Edit tracking data:
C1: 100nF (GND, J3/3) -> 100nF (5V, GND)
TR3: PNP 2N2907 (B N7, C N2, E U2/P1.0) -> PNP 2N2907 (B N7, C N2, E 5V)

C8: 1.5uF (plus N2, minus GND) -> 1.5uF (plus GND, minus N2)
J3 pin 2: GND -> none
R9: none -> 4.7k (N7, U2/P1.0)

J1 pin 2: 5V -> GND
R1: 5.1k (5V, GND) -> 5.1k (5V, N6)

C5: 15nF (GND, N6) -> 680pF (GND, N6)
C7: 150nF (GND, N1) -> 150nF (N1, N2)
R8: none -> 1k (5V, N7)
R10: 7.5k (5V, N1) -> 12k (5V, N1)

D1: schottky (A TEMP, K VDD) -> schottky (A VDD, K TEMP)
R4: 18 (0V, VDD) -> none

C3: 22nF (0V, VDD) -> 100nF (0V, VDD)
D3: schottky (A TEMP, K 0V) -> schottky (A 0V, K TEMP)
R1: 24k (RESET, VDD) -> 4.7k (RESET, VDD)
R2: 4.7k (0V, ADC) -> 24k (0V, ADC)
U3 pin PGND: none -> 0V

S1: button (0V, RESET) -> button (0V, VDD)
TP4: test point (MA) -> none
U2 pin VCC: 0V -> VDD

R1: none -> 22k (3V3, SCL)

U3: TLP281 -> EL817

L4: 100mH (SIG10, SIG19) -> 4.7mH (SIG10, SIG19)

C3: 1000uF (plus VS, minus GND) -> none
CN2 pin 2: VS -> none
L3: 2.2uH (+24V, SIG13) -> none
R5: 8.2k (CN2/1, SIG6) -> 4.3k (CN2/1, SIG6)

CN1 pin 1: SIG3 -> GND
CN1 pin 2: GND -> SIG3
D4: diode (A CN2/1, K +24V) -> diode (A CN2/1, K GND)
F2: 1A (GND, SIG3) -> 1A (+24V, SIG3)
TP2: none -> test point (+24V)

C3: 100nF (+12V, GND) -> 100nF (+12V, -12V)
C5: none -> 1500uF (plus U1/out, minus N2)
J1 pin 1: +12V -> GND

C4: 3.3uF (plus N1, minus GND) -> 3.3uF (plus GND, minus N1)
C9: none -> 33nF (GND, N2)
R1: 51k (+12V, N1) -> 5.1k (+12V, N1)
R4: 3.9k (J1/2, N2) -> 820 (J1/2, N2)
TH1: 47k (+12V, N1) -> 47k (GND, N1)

Task objective = Please give the entries above again in full, exactly as written.

Response to this task =
C1: 100nF (GND, J3/3) -> 100nF (5V, GND)
TR3: PNP 2N2907 (B N7, C N2, E U2/P1.0) -> PNP 2N2907 (B N7, C N2, E 5V)

C8: 1.5uF (plus N2, minus GND) -> 1.5uF (plus GND, minus N2)
J3 pin 2: GND -> none
R9: none -> 4.7k (N7, U2/P1.0)

J1 pin 2: 5V -> GND
R1: 5.1k (5V, GND) -> 5.1k (5V, N6)

C5: 15nF (GND, N6) -> 680pF (GND, N6)
C7: 150nF (GND, N1) -> 150nF (N1, N2)
R8: none -> 1k (5V, N7)
R10: 7.5k (5V, N1) -> 12k (5V, N1)

D1: schottky (A TEMP, K VDD) -> schottky (A VDD, K TEMP)
R4: 18 (0V, VDD) -> none

C3: 22nF (0V, VDD) -> 100nF (0V, VDD)
D3: schottky (A TEMP, K 0V) -> schottky (A 0V, K TEMP)
R1: 24k (RESET, VDD) -> 4.7k (RESET, VDD)
R2: 4.7k (0V, ADC) -> 24k (0V, ADC)
U3 pin PGND: none -> 0V

S1: button (0V, RESET) -> button (0V, VDD)
TP4: test point (MA) -> none
U2 pin VCC: 0V -> VDD

R1: none -> 22k (3V3, SCL)

U3: TLP281 -> EL817

L4: 100mH (SIG10, SIG19) -> 4.7mH (SIG10, SIG19)

C3: 1000uF (plus VS, minus GND) -> none
CN2 pin 2: VS -> none
L3: 2.2uH (+24V, SIG13) -> none
R5: 8.2k (CN2/1, SIG6) -> 4.3k (CN2/1, SIG6)

CN1 pin 1: SIG3 -> GND
CN1 pin 2: GND -> SIG3
D4: diode (A CN2/1, K +24V) -> diode (A CN2/1, K GND)
F2: 1A (GND, SIG3) -> 1A (+24V, SIG3)
TP2: none -> test point (+24V)

C3: 100nF (+12V, GND) -> 100nF (+12V, -12V)
C5: none -> 1500uF (plus U1/out, minus N2)
J1 pin 1: +12V -> GND

C4: 3.3uF (plus N1, minus GND) -> 3.3uF (plus GND, minus N1)
C9: none -> 33nF (GND, N2)
R1: 51k (+12V, N1) -> 5.1k (+12V, N1)
R4: 3.9k (J1/2, N2) -> 820 (J1/2, N2)
TH1: 47k (+12V, N1) -> 47k (GND, N1)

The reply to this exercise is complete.